• [TASK GOAL]
Return each line of the records below that contains the word "button".

• [RECORDS FOR THE EXERCISE]
——

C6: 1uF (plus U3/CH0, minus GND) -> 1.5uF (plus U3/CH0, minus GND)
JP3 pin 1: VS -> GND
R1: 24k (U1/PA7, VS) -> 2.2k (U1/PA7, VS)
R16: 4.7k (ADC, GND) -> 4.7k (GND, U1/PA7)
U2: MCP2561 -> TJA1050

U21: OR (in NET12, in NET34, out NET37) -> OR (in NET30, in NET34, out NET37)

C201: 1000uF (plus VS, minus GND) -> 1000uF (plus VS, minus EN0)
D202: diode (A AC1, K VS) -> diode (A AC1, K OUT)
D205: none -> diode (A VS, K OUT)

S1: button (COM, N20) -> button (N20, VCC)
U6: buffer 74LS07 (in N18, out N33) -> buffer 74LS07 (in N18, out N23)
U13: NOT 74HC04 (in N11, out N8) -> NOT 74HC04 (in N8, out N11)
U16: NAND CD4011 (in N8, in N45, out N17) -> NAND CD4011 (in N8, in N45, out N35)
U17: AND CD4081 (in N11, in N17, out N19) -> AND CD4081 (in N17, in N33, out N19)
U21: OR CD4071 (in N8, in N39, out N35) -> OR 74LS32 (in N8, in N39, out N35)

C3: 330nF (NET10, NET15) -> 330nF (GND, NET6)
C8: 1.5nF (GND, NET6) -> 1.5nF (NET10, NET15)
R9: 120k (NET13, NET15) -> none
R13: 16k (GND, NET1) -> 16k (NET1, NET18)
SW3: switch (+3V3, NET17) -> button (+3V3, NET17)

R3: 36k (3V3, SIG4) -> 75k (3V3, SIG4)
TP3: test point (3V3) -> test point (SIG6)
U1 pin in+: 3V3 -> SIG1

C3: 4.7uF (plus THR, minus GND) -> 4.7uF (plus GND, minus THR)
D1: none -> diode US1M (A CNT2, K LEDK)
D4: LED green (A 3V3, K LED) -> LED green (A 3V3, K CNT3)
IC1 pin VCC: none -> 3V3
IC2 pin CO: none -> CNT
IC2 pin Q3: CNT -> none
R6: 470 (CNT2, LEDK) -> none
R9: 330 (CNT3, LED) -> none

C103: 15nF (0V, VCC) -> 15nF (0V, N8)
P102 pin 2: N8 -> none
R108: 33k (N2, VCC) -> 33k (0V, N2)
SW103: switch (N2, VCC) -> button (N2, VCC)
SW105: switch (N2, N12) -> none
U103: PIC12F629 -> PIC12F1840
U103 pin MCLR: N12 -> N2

——

• [THE COMPLETED TASK]
S1: button (COM, N20) -> button (N20, VCC)
SW3: switch (+3V3, NET17) -> button (+3V3, NET17)
SW103: switch (N2, VCC) -> button (N2, VCC)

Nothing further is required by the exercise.